------ DATA SHOWN ------

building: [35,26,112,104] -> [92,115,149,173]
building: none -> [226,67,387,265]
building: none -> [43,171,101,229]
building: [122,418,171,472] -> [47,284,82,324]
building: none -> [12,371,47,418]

------

WHAT TO WORK ON: Starting at the line that contains "building: [122,418,171,472] ->", retype each line through the end of the listing above and nothing else.

ANSWER SECTION:
building: [122,418,171,472] -> [47,284,82,324]
building: none -> [12,371,47,418]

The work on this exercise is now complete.